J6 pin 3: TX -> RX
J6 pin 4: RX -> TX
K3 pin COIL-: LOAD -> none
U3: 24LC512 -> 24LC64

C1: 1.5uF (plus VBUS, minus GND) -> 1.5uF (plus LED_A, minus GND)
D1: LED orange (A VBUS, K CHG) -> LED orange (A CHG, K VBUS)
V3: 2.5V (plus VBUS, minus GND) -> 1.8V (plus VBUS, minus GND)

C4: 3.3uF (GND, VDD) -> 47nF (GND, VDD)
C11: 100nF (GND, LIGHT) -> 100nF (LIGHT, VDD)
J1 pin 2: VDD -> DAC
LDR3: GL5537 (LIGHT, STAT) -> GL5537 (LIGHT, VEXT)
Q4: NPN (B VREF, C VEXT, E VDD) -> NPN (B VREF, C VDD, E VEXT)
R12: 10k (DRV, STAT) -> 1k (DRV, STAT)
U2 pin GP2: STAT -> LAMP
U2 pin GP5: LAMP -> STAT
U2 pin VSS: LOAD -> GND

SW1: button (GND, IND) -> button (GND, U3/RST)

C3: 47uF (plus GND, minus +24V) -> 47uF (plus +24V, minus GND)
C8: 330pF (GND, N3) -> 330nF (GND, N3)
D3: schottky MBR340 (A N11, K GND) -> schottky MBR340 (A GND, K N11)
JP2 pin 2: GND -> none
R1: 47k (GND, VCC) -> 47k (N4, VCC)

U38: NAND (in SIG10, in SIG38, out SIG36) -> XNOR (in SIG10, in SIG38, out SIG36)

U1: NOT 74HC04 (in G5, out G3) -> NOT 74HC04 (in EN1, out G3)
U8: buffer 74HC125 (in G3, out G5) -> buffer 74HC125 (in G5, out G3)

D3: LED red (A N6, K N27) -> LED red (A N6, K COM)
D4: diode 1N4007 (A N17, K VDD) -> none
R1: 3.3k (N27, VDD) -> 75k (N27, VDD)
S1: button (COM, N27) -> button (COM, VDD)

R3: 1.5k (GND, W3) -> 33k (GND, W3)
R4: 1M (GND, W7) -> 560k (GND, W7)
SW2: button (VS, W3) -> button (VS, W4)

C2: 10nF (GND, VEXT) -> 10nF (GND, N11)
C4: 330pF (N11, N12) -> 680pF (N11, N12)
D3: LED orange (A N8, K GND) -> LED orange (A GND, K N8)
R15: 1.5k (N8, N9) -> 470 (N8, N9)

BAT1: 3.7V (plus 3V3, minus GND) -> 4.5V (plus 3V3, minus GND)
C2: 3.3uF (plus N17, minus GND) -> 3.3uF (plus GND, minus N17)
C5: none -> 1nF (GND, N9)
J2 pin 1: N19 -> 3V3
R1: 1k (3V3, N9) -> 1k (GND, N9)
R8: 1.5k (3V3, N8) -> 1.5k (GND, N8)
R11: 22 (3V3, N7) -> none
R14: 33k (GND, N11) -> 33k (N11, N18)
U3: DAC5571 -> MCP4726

-- EXERCISE DIRECTIONS --
The required output is the stretch of entries above from the line containing "J6 pin 4: RX -> TX" through the line containing "C4: 3.3uF (GND, VDD) -> 47nF (GND, VDD)", reproduced exactly.

-- WRITTEN SOLUTION --
J6 pin 4: RX -> TX
K3 pin COIL-: LOAD -> none
U3: 24LC512 -> 24LC64

C1: 1.5uF (plus VBUS, minus GND) -> 1.5uF (plus LED_A, minus GND)
D1: LED orange (A VBUS, K CHG) -> LED orange (A CHG, K VBUS)
V3: 2.5V (plus VBUS, minus GND) -> 1.8V (plus VBUS, minus GND)

C4: 3.3uF (GND, VDD) -> 47nF (GND, VDD)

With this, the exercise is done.